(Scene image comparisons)

────

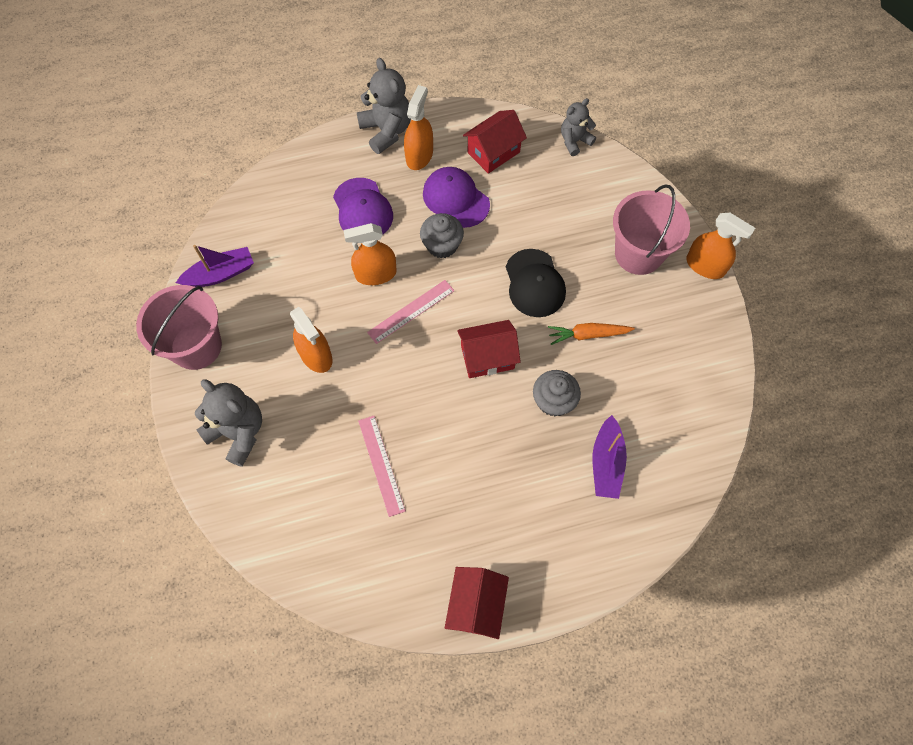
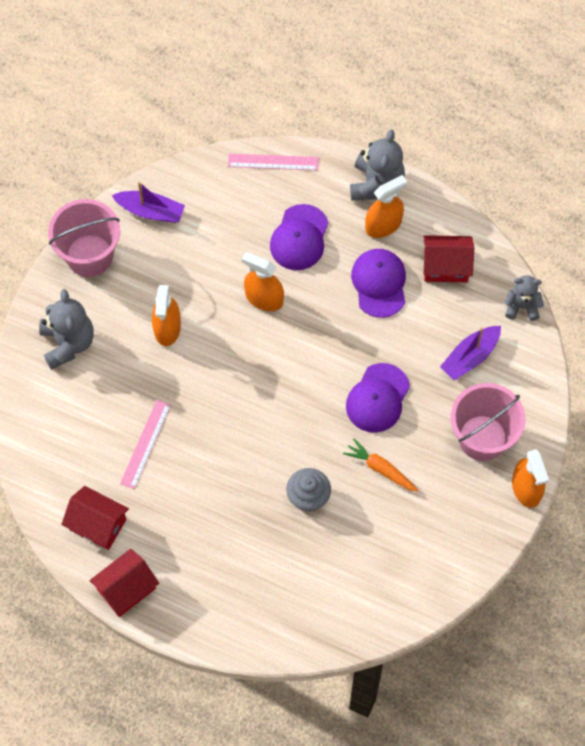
camera: 40 degrees right, 0 degrees up
pink ruler [367,280,455,344] -> pink ruler moved to [228,154,318,170]
grey cupcake [420,213,464,258] -> none
red house [457,320,521,378] -> red house moved to [61,486,129,550]
black cap [506,249,566,317] -> purple cap [346,363,410,433]
purple boat [593,415,627,499] -> purple boat moved to [440,326,501,380]

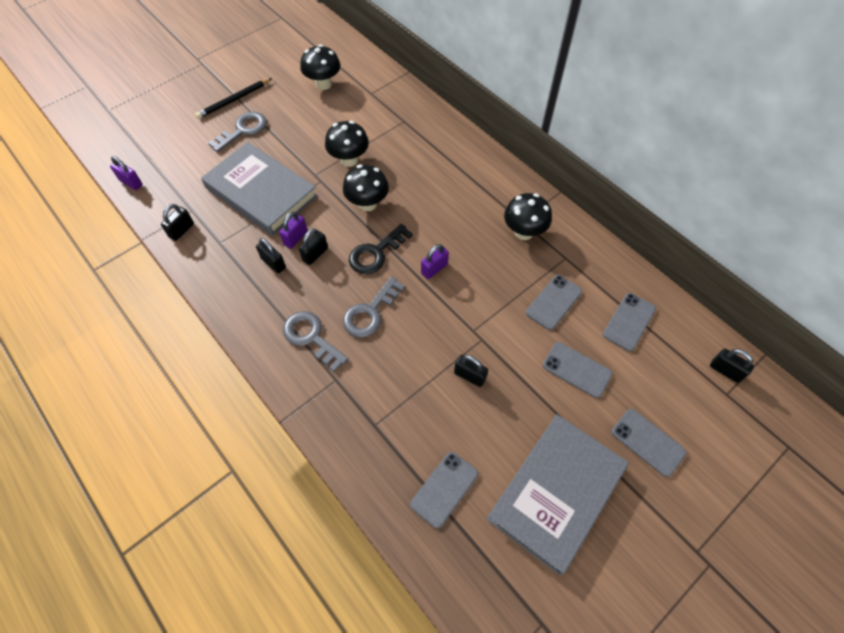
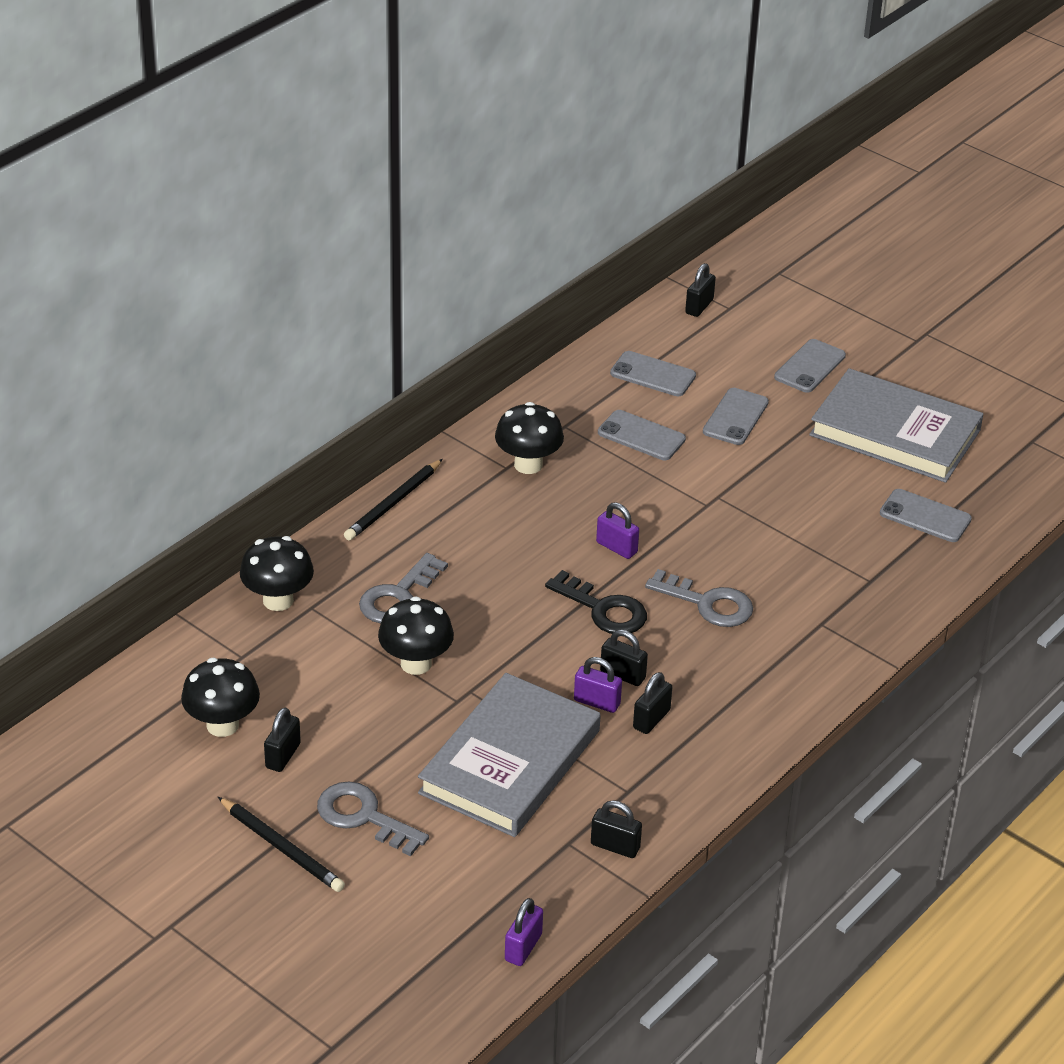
camera: 100 degrees left, 20 degrees down
grey key [283,311,349,372] -> grey key moved to [359,553,448,623]
black mushroom [343,165,389,211] -> black mushroom moved to [240,536,314,611]
black padlock [454,355,488,387] -> black padlock moved to [264,707,301,772]
none -> black pencil [344,459,443,541]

────

Directions for this task: Without the pictures, please output every record exactly.

Exercise answer:
camera: 40 degrees right, 0 degrees up
pink ruler [367,280,455,344] -> pink ruler moved to [228,154,318,170]
grey cupcake [420,213,464,258] -> none
red house [457,320,521,378] -> red house moved to [61,486,129,550]
black cap [506,249,566,317] -> purple cap [346,363,410,433]
purple boat [593,415,627,499] -> purple boat moved to [440,326,501,380]

camera: 100 degrees left, 20 degrees down
grey key [283,311,349,372] -> grey key moved to [359,553,448,623]
black mushroom [343,165,389,211] -> black mushroom moved to [240,536,314,611]
black padlock [454,355,488,387] -> black padlock moved to [264,707,301,772]
none -> black pencil [344,459,443,541]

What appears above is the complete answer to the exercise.